All records below are to be duplicated exactly, with every picture excluded.

=== Data to process ===

'''

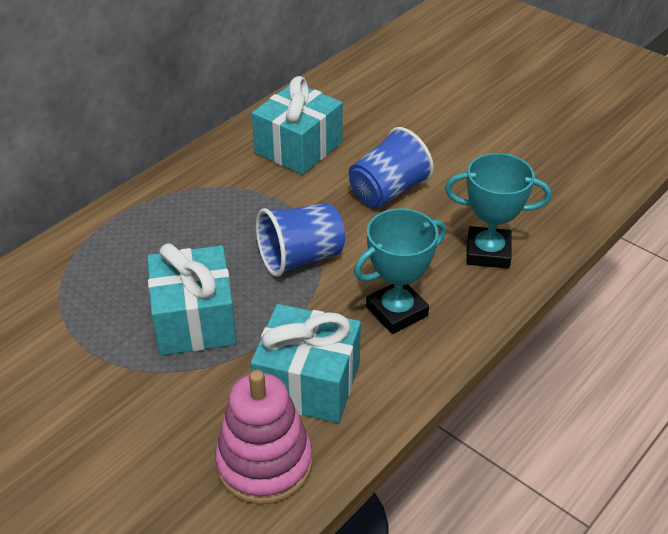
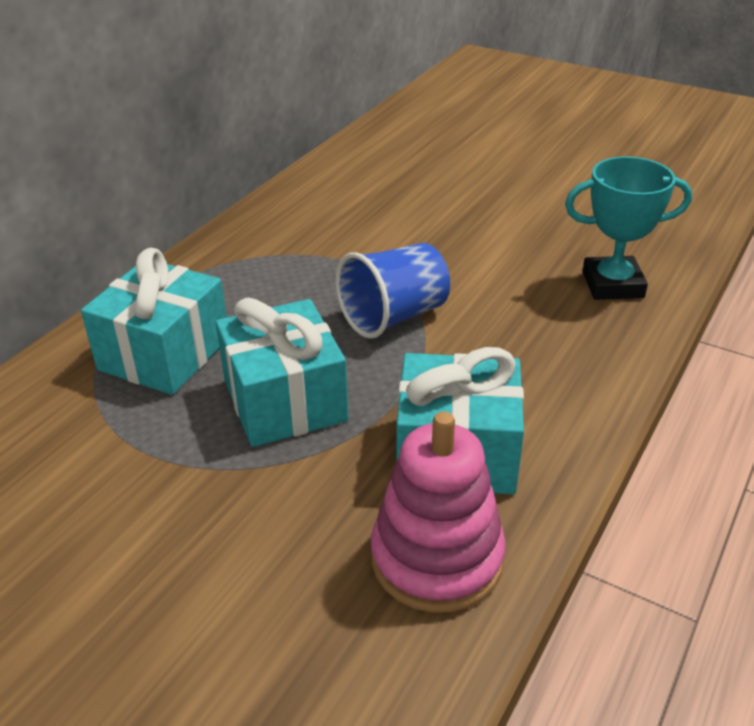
camera: 10 degrees left, 5 degrees down
turquoise gift [252,76,343,175] -> turquoise gift moved to [81,248,227,395]
blue cup [349,127,434,208] -> none
turquoise trophy [354,208,446,334] -> none

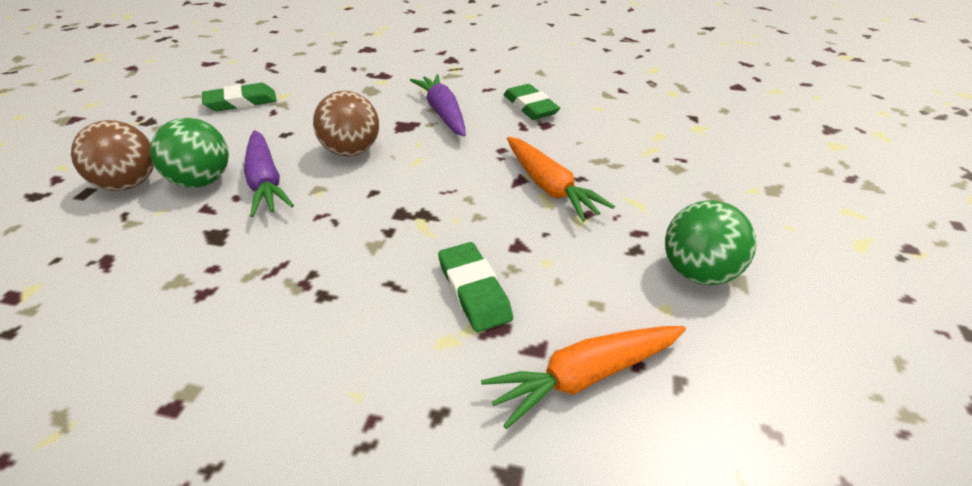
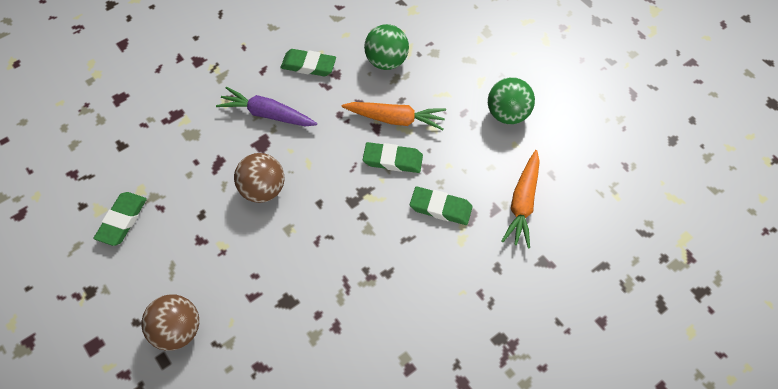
camera: 50 degrees left, 20 degrees up
green ball [150,118,229,188] -> green ball moved to [364,24,409,70]
purple carrot [244,130,294,217] -> none
none -> green eraser [363,142,423,173]

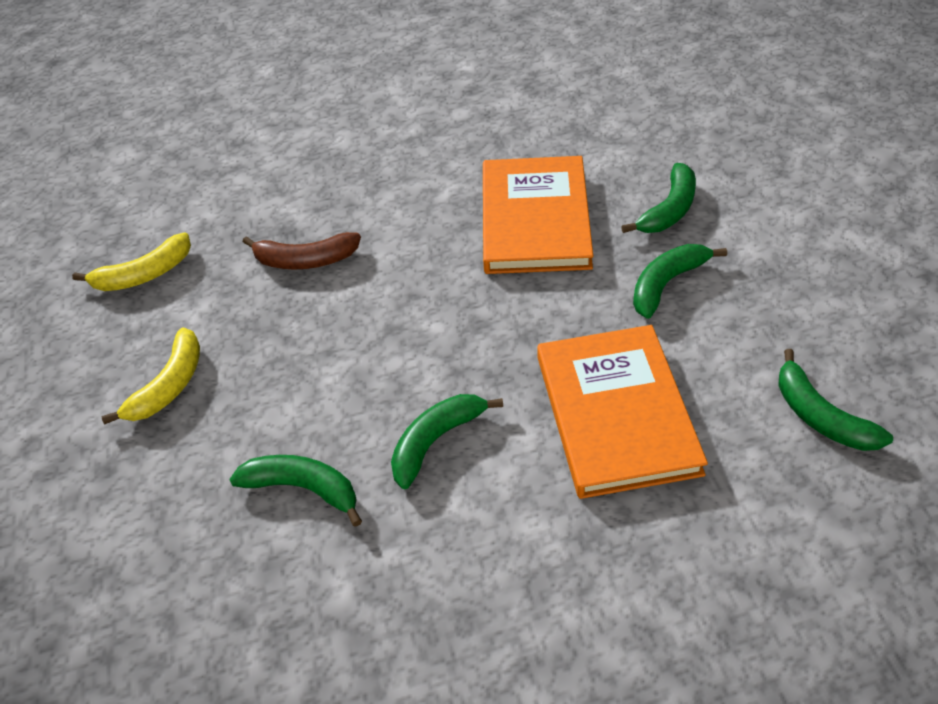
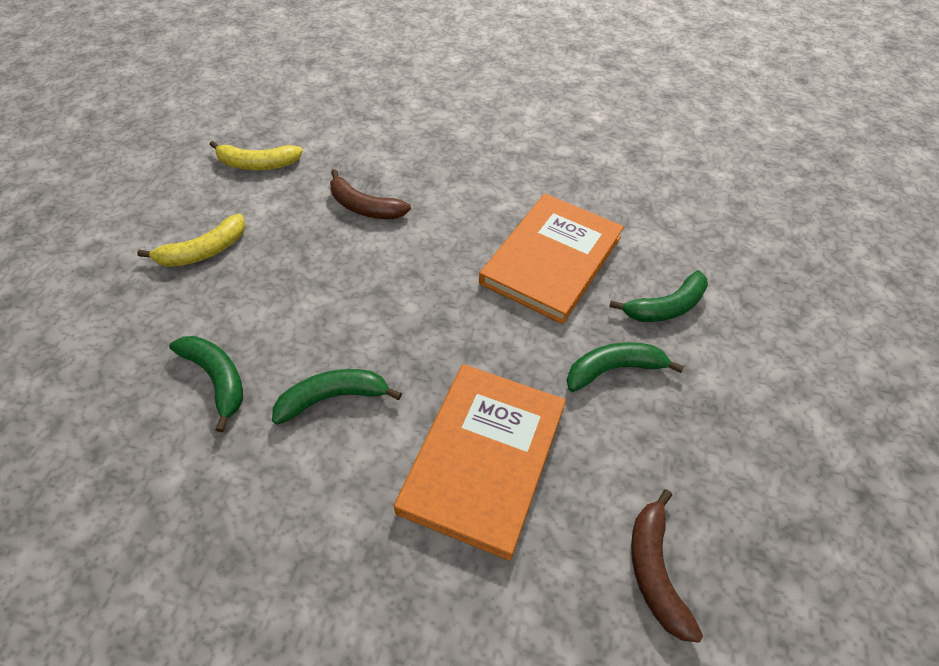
camera: 25 degrees right, 5 degrees up
green banana [778,349,893,451] -> brown banana [631,489,703,643]

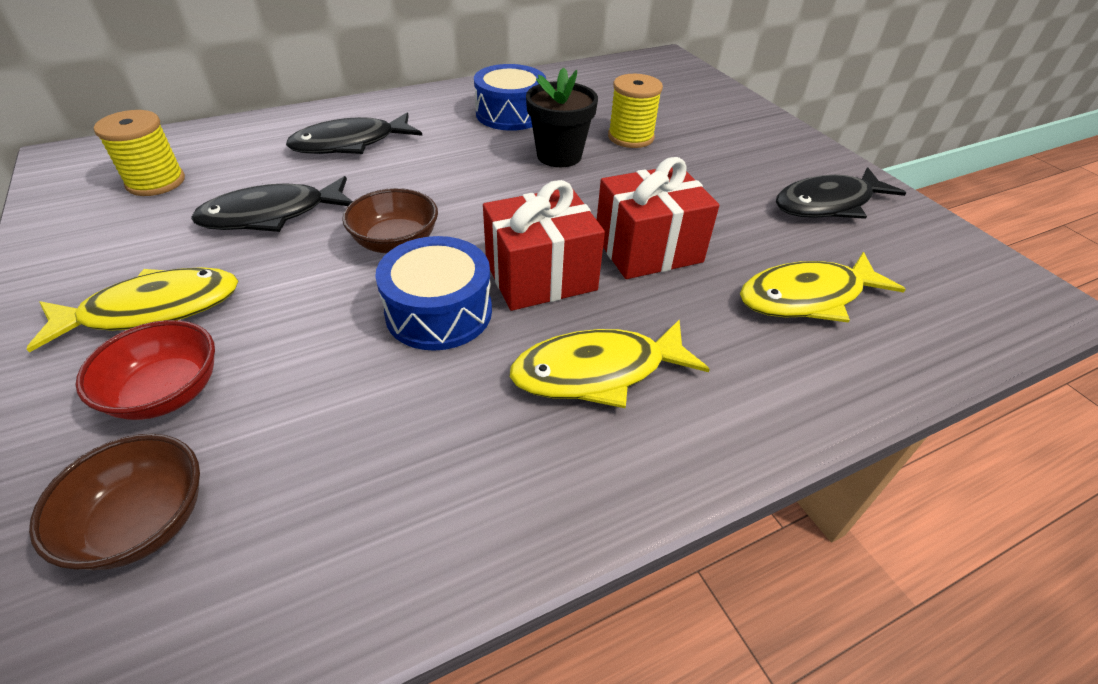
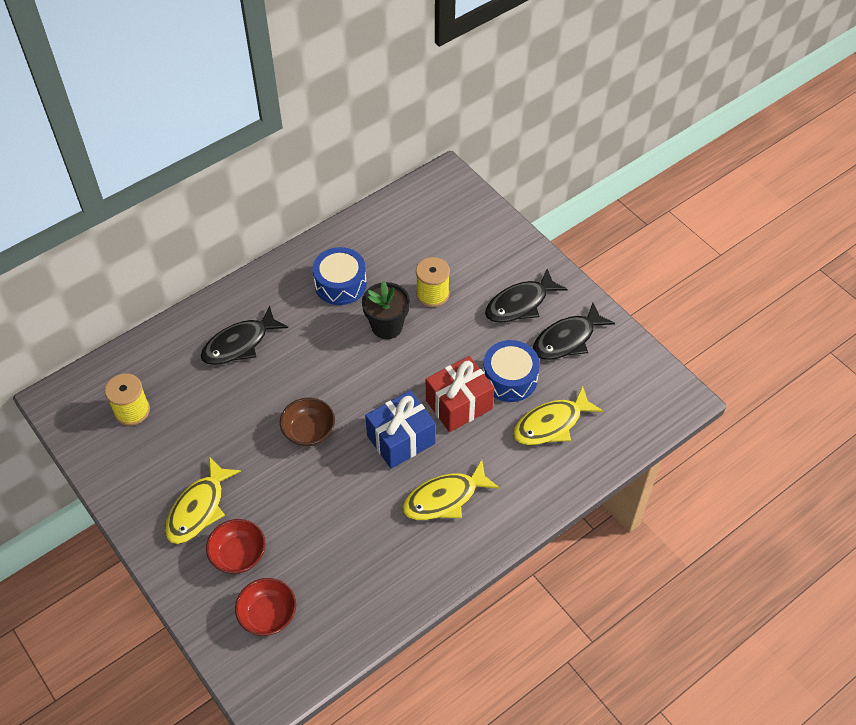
camera: 10 degrees left, 10 degrees up
yellow fish [27,267,238,353] -> yellow fish turned 150 degrees clockwise [165,456,241,544]
brown bowl [29,434,200,570] -> red bowl [235,578,296,636]
black fish [191,176,353,232] -> black fish moved to [485,269,568,323]
blue drum [375,236,492,351] -> blue drum moved to [483,340,540,402]
red gift [483,180,605,311] -> blue gift [365,390,435,469]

'''

=== Response for this exercise ===
camera: 10 degrees left, 5 degrees down
turquoise gift [252,76,343,175] -> turquoise gift moved to [81,248,227,395]
blue cup [349,127,434,208] -> none
turquoise trophy [354,208,446,334] -> none

camera: 50 degrees left, 20 degrees up
green ball [150,118,229,188] -> green ball moved to [364,24,409,70]
purple carrot [244,130,294,217] -> none
none -> green eraser [363,142,423,173]

camera: 25 degrees right, 5 degrees up
green banana [778,349,893,451] -> brown banana [631,489,703,643]

camera: 10 degrees left, 10 degrees up
yellow fish [27,267,238,353] -> yellow fish turned 150 degrees clockwise [165,456,241,544]
brown bowl [29,434,200,570] -> red bowl [235,578,296,636]
black fish [191,176,353,232] -> black fish moved to [485,269,568,323]
blue drum [375,236,492,351] -> blue drum moved to [483,340,540,402]
red gift [483,180,605,311] -> blue gift [365,390,435,469]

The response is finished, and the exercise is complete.